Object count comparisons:
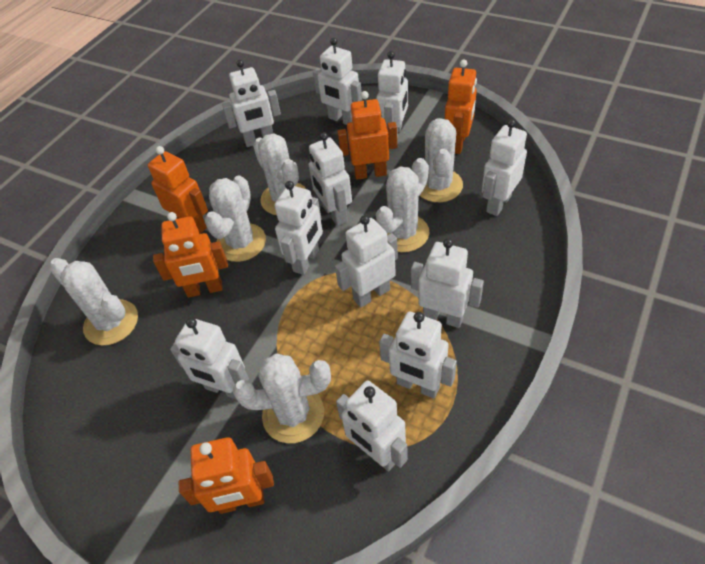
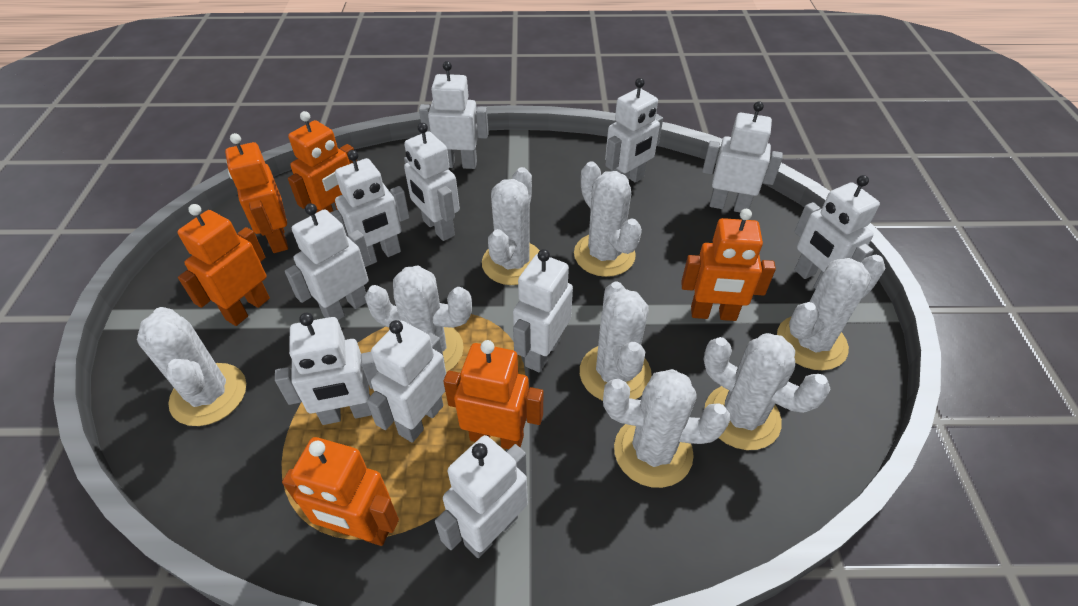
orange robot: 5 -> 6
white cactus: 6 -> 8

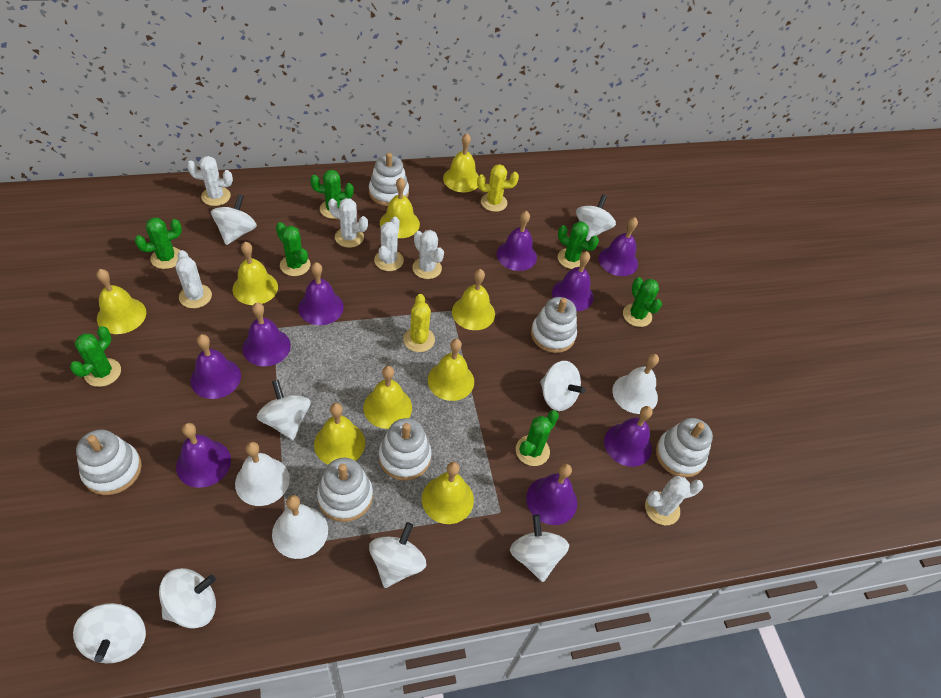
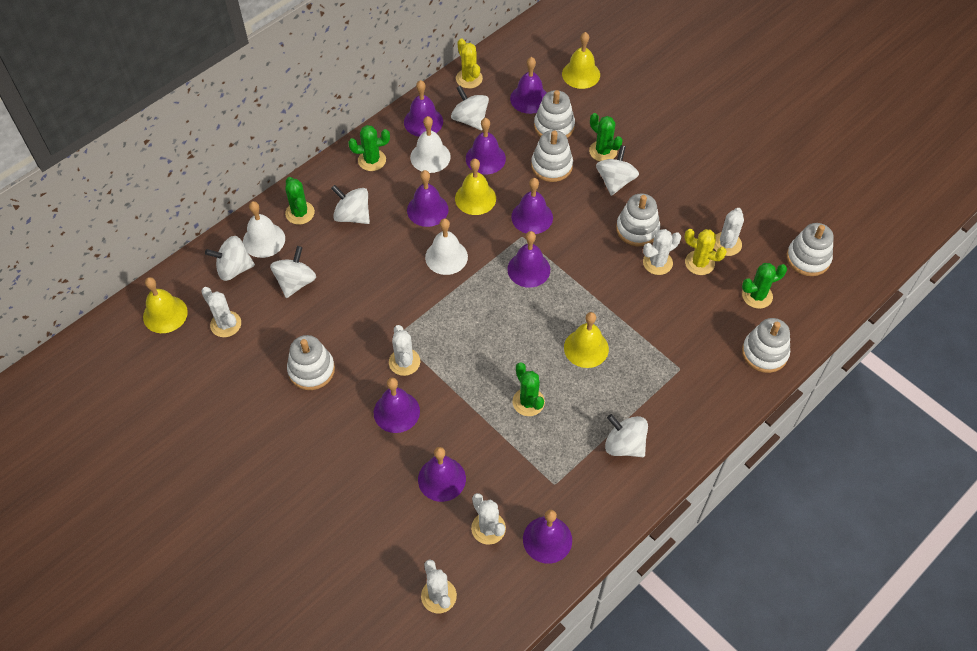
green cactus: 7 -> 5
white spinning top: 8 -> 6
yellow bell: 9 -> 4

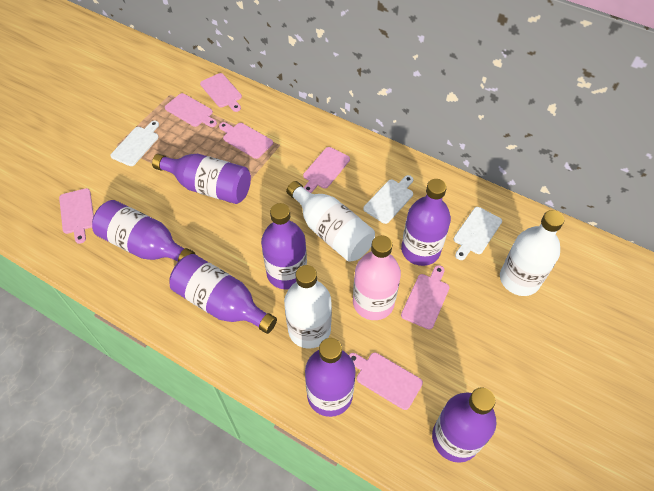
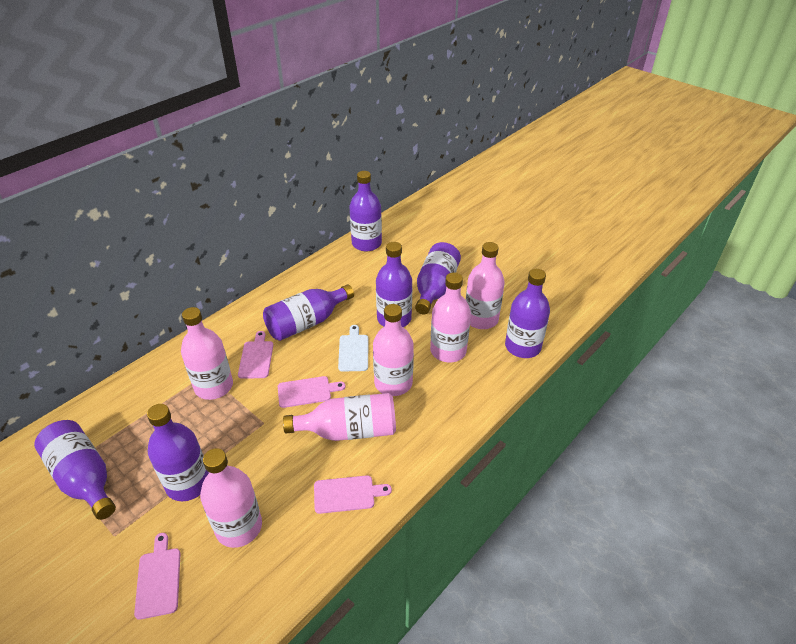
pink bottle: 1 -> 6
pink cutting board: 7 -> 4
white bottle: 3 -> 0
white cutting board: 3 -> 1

Task to complete: Although the records contain pictures, restate them word for word with those pictures left out.

Result of the task:
orange robot: 5 -> 6
white cactus: 6 -> 8

green cactus: 7 -> 5
white spinning top: 8 -> 6
yellow bell: 9 -> 4

pink bottle: 1 -> 6
pink cutting board: 7 -> 4
white bottle: 3 -> 0
white cutting board: 3 -> 1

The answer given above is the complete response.